**EXERCISE GOAL:** For each line in the material below that holds "orange", copy that line.

**EXERCISE MATERIAL:**
┏━━
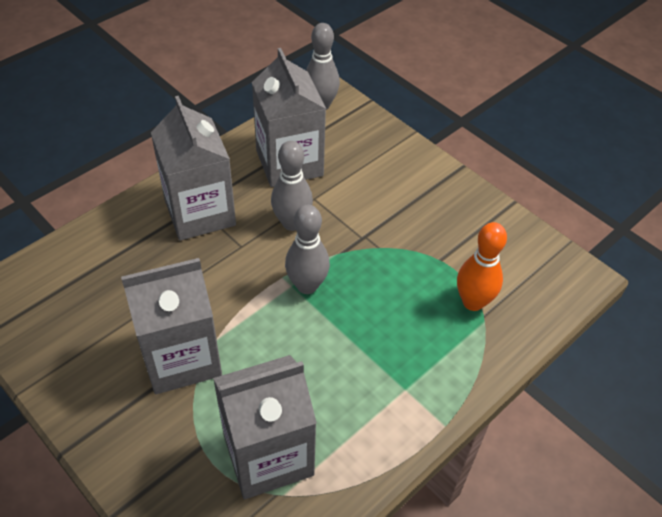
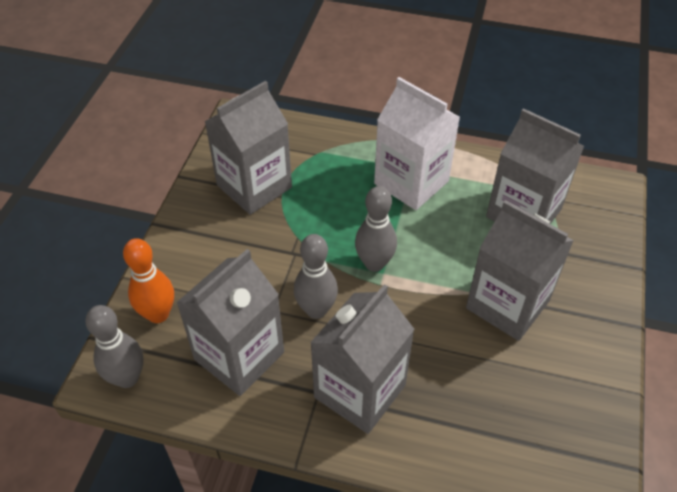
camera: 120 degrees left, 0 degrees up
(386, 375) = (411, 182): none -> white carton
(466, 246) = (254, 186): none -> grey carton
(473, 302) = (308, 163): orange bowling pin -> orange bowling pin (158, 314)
┗━━
┏━━
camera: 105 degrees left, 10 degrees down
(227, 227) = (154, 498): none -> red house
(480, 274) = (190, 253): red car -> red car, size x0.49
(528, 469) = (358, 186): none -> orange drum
┗━━
**SOLVED PROBLEM:**
(473, 302) = (308, 163): orange bowling pin -> orange bowling pin (158, 314)
(528, 469) = (358, 186): none -> orange drum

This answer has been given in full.